Action item =>
Search each line below for the word "size" and list those that contain it.

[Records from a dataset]
:::::
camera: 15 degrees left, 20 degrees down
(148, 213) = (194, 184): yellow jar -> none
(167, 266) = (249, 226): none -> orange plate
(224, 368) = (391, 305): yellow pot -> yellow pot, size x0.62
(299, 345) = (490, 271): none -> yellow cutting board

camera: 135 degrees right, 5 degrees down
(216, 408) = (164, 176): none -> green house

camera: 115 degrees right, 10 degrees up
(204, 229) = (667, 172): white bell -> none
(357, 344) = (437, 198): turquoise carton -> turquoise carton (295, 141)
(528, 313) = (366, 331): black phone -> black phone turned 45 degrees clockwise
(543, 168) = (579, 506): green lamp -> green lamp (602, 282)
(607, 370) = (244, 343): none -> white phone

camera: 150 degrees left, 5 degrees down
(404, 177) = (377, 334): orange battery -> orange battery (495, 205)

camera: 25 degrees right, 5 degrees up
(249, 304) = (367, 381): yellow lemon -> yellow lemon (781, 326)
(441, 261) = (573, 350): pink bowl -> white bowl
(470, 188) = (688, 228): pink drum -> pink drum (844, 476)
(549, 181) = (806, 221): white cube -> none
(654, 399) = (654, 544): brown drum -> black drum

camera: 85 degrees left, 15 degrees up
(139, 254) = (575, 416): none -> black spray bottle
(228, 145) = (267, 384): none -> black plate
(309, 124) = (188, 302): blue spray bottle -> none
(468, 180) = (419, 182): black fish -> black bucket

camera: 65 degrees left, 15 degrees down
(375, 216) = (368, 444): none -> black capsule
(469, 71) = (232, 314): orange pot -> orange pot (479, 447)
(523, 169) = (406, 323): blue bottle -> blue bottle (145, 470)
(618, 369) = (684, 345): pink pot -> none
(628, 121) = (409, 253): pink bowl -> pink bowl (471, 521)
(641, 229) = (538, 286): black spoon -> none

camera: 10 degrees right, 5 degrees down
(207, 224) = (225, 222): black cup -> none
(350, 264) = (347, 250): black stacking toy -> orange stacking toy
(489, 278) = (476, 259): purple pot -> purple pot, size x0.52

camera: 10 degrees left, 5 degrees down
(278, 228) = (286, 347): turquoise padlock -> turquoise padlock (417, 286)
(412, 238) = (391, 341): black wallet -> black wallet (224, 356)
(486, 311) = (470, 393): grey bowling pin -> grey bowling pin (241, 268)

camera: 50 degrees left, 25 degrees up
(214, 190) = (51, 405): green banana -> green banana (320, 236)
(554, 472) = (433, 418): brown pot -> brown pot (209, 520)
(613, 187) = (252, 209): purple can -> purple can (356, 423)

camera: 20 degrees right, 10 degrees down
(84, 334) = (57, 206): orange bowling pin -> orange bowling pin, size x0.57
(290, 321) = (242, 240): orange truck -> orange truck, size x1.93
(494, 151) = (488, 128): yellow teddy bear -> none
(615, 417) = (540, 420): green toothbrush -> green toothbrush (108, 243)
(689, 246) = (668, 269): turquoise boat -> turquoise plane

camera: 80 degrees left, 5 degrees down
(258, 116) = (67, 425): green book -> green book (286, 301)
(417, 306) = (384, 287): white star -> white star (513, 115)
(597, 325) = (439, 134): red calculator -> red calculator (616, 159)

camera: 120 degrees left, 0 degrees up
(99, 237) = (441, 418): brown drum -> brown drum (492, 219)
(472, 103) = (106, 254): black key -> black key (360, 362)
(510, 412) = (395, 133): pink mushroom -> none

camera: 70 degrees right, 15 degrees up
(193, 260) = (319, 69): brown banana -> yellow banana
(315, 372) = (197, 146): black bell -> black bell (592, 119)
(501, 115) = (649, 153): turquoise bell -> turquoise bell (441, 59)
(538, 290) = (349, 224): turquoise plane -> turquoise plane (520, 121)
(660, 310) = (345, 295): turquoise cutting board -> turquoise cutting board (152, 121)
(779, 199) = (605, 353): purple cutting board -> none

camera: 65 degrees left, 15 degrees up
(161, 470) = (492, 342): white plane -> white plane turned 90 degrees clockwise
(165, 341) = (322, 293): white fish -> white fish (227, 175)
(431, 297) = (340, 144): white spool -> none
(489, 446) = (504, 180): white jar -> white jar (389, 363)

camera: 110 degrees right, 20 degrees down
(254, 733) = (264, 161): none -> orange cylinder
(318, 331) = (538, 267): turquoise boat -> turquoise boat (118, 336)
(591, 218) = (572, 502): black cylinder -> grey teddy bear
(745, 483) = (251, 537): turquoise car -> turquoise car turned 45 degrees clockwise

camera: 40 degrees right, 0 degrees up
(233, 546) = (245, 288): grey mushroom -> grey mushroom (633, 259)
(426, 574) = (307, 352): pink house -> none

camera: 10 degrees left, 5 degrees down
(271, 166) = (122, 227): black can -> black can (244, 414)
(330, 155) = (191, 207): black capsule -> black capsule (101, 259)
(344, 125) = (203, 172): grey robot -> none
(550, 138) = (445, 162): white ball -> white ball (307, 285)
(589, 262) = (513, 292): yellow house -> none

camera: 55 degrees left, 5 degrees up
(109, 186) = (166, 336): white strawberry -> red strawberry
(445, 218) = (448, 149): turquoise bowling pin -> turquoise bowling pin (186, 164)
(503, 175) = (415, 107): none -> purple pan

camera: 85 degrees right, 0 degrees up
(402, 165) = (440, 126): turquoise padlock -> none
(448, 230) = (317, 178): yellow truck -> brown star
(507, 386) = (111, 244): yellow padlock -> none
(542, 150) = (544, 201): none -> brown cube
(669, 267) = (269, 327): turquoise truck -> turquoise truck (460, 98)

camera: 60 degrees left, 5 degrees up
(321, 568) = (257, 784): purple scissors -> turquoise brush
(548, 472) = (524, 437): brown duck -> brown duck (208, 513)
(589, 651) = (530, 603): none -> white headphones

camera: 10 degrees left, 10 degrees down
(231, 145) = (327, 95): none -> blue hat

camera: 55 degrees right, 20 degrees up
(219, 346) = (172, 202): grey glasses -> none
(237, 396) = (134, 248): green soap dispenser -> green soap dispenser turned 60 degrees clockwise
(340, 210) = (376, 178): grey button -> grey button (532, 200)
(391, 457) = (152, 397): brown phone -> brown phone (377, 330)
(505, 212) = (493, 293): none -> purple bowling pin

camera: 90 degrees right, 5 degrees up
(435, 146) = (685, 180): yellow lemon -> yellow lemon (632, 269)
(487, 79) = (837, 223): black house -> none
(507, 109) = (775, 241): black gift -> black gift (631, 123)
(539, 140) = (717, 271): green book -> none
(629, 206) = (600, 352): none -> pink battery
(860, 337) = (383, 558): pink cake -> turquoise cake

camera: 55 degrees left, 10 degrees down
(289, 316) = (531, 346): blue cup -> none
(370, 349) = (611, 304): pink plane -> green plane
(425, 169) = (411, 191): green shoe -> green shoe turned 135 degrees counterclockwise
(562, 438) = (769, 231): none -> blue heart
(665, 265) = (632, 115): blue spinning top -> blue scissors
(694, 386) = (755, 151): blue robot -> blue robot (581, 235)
:::::
Response for this exercise =>
(224, 368) = (391, 305): yellow pot -> yellow pot, size x0.62
(489, 278) = (476, 259): purple pot -> purple pot, size x0.52
(84, 334) = (57, 206): orange bowling pin -> orange bowling pin, size x0.57
(290, 321) = (242, 240): orange truck -> orange truck, size x1.93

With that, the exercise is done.